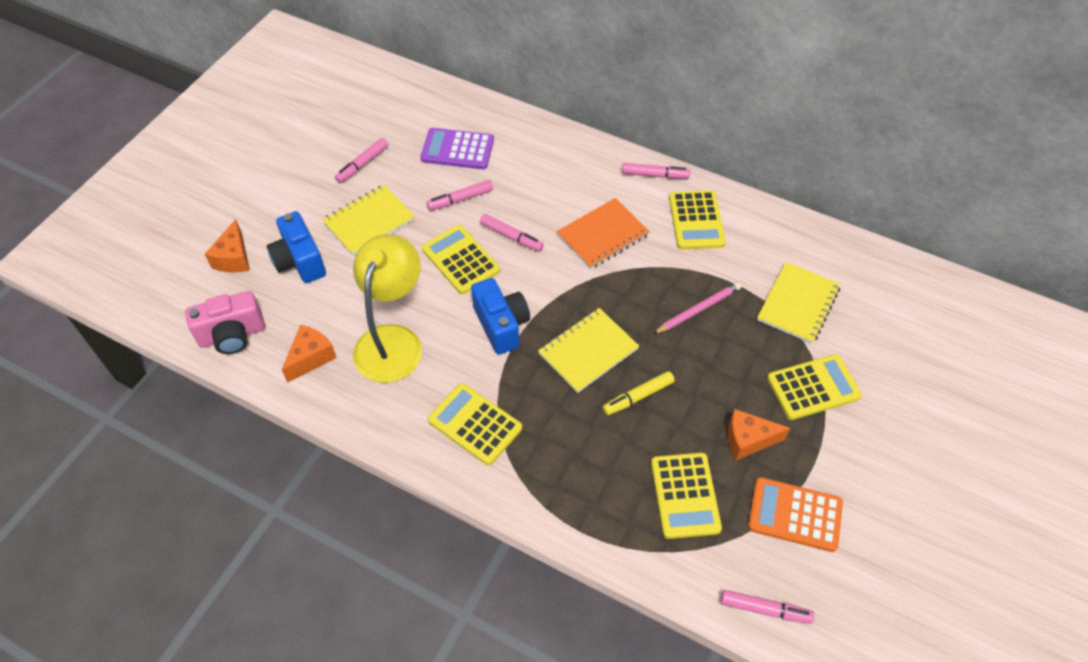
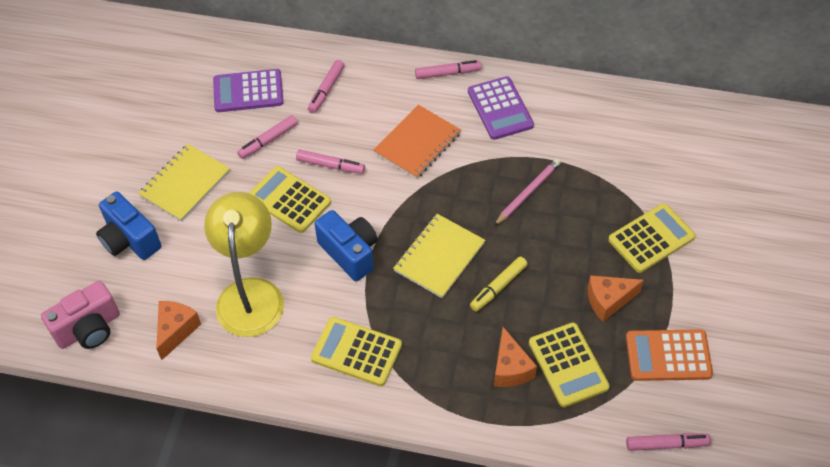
camera: 15 degrees left, 0 degrees up
orange cheese [205,219,250,272] -> orange cheese moved to [494,327,537,387]
pink marker [335,138,389,183] -> pink marker moved to [308,60,345,113]
yellow calculator [669,190,726,250] -> purple calculator [468,76,534,140]
yellow notebook [757,262,841,344] -> none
* * * * * * *
**Instructions for the task**
Return, please, every line from the one that contains "yellow calculator [669,190,726,250]" through the final line of the listing, exactly, and no others.

**Reply**
yellow calculator [669,190,726,250] -> purple calculator [468,76,534,140]
yellow notebook [757,262,841,344] -> none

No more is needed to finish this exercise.